TASK DETAILS
Line count for "degrees": state how many lines of the data below include it, and output nothing more.

DATA FOR ANALYSIS
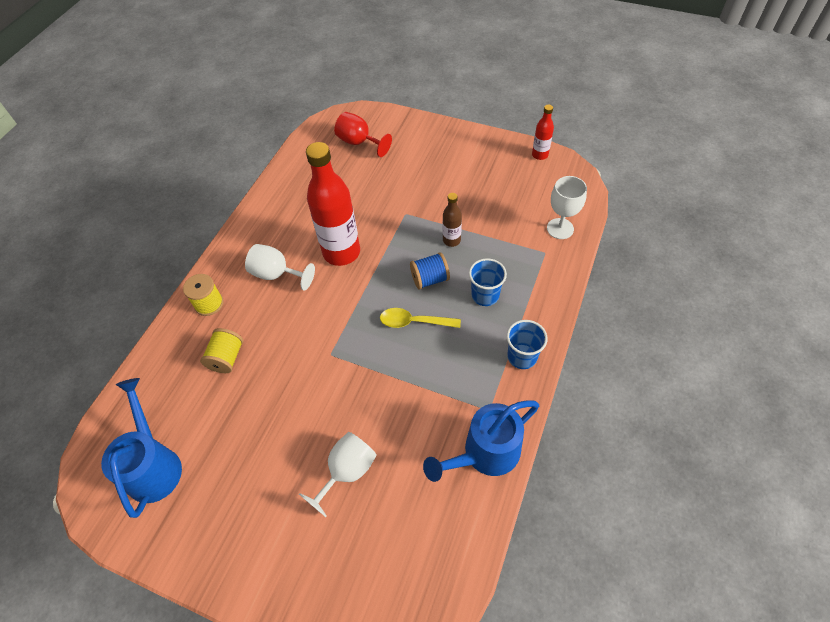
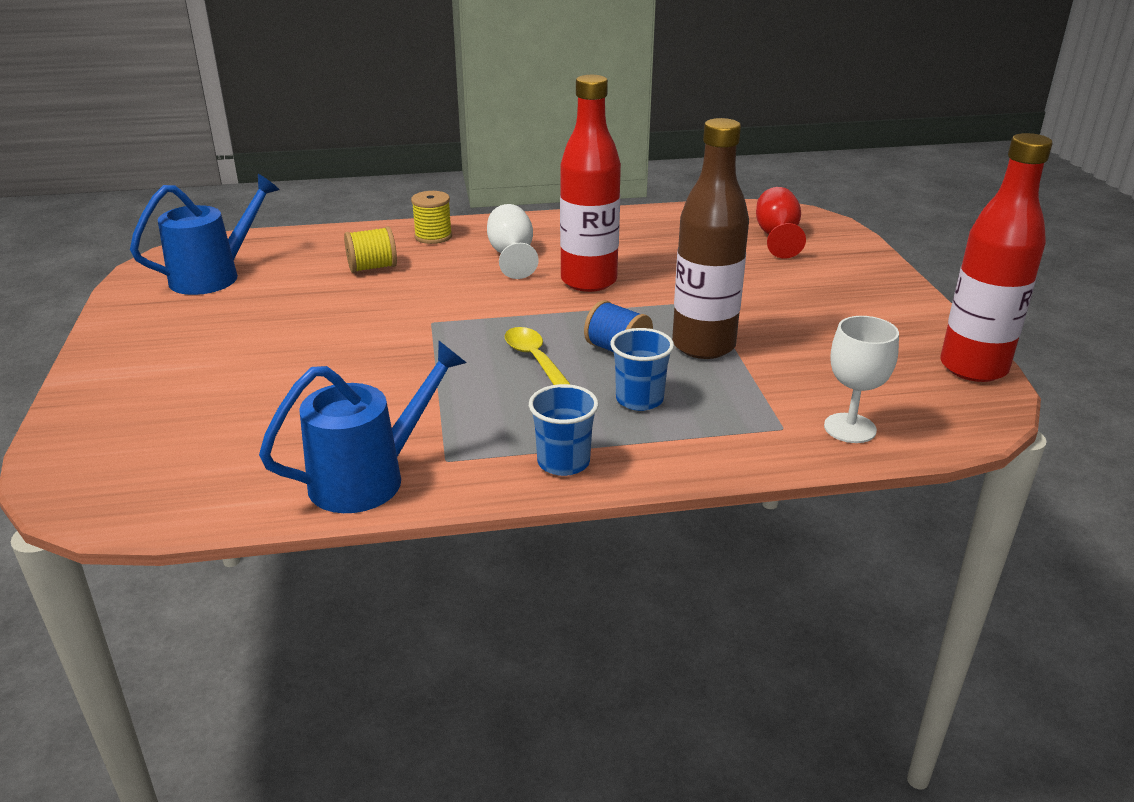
camera: 55 degrees right, 25 degrees down
white goblet [299,432,377,517] -> none
blue watering can [423,400,539,482] -> blue watering can turned 120 degrees clockwise [259,341,467,513]
brown bottle [443,193,462,247] -> brown bottle [672,118,749,359], size x2.10
red bottle [532,105,554,160] -> red bottle [941,133,1052,382], size x2.10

SOLUTION BELOW
2